Tally the lines below that contain the word "BUSY", then give the tally alone.
*** RECORD SET Section Begins ***
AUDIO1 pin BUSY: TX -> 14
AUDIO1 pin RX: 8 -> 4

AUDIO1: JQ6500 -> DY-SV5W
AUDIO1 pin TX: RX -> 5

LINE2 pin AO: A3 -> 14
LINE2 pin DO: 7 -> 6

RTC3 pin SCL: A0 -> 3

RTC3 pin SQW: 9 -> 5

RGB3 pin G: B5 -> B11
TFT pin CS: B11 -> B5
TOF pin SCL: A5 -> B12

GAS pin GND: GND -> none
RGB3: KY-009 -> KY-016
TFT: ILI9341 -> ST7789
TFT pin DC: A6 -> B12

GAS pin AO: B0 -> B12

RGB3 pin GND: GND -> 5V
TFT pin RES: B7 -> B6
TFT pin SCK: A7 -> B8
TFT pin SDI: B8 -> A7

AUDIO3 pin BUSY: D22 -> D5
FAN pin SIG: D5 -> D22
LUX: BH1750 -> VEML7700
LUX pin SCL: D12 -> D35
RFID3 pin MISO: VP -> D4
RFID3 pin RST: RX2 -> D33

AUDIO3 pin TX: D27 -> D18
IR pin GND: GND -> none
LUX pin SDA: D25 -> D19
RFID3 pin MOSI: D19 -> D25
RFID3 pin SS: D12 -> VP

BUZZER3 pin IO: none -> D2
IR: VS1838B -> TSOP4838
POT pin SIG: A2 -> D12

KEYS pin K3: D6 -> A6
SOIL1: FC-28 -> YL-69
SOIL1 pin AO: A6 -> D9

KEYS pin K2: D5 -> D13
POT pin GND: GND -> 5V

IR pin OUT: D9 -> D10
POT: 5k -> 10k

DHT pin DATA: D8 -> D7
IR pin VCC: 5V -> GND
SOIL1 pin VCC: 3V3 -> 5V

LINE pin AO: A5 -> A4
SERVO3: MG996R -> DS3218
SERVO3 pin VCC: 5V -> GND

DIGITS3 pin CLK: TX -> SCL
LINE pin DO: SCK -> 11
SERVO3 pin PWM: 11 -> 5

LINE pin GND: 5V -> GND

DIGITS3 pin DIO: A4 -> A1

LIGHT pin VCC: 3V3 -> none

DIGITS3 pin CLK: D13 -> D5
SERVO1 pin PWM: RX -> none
*** RECORD SET Section Ends ***
**ANSWER BOX**: 2